Before-and-after object lists:

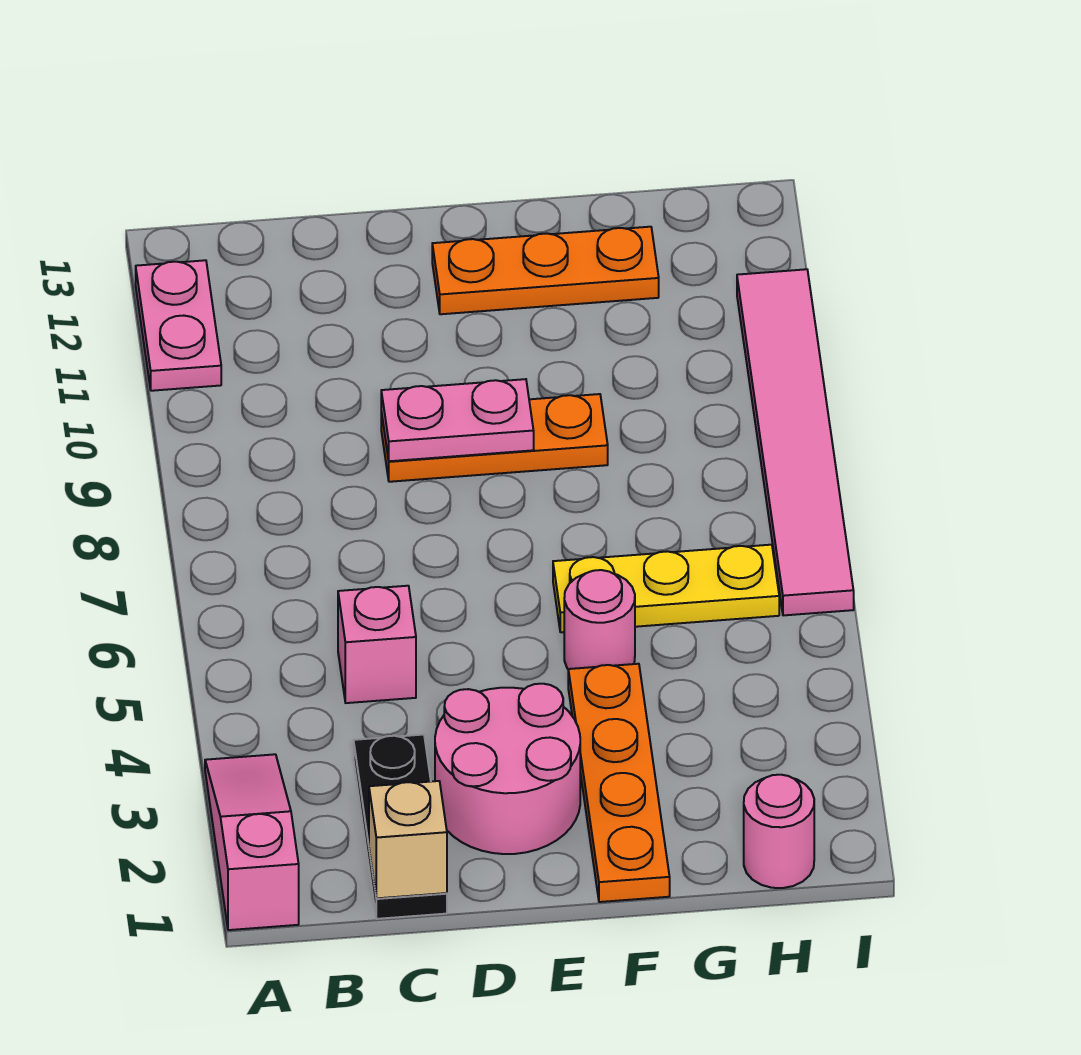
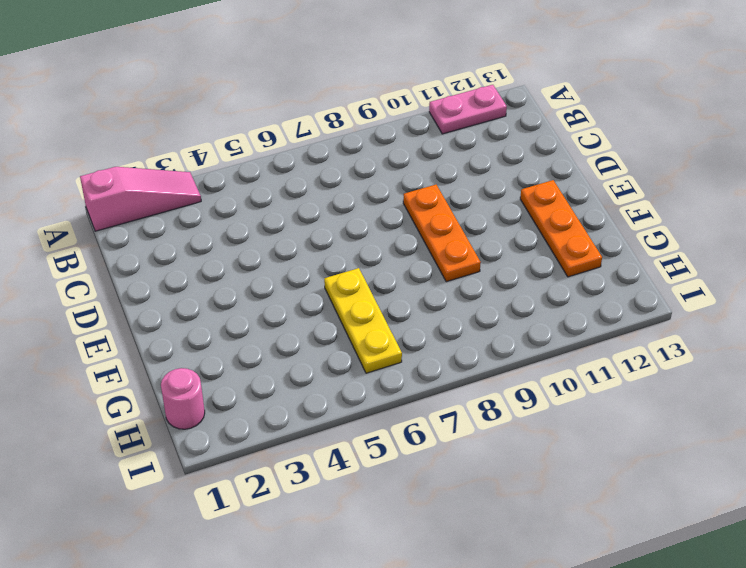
none -> black plate C1:C3 level 1
none -> pink brick C5 level 1
none -> pink round brick D2:E3 level 1

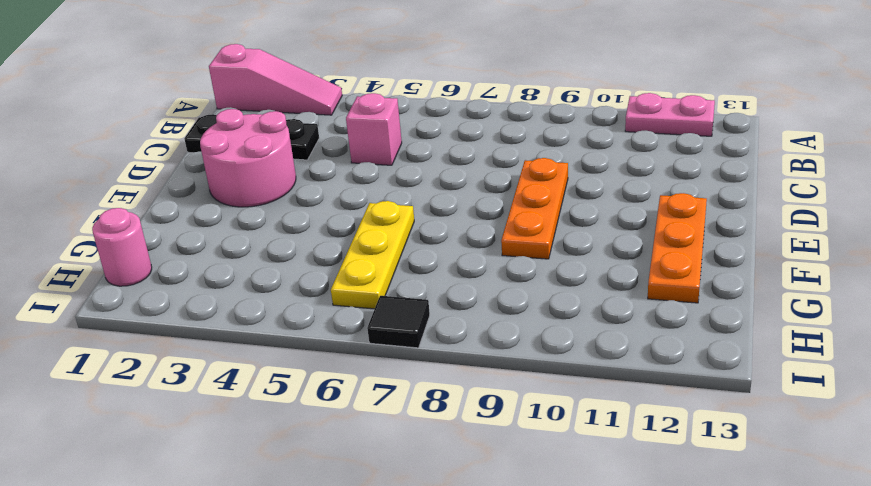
black tile I7 level 1 -> pink tile I6:I11 level 1
none -> orange plate F1:F4 level 1
none -> pink round brick F5 level 1
none -> tan brick C1 level 2

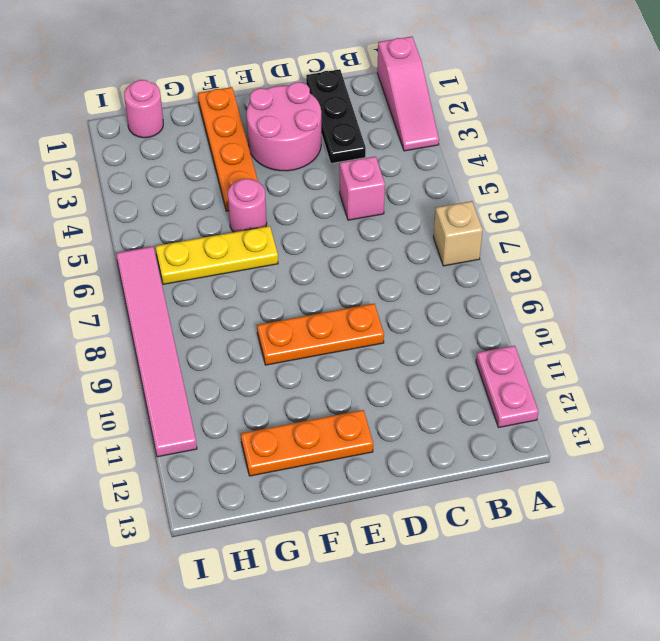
tan brick A7 level 1 -> tan brick C1 level 2
none -> pink plate D9:E9 level 2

REQUIRED WORK: Keep every word of the records and none of the pictures when you print them again.

SOLUTION TO THIS EXERCISE:
none -> black plate C1:C3 level 1
none -> pink brick C5 level 1
none -> pink round brick D2:E3 level 1

black tile I7 level 1 -> pink tile I6:I11 level 1
none -> orange plate F1:F4 level 1
none -> pink round brick F5 level 1
none -> tan brick C1 level 2

tan brick A7 level 1 -> tan brick C1 level 2
none -> pink plate D9:E9 level 2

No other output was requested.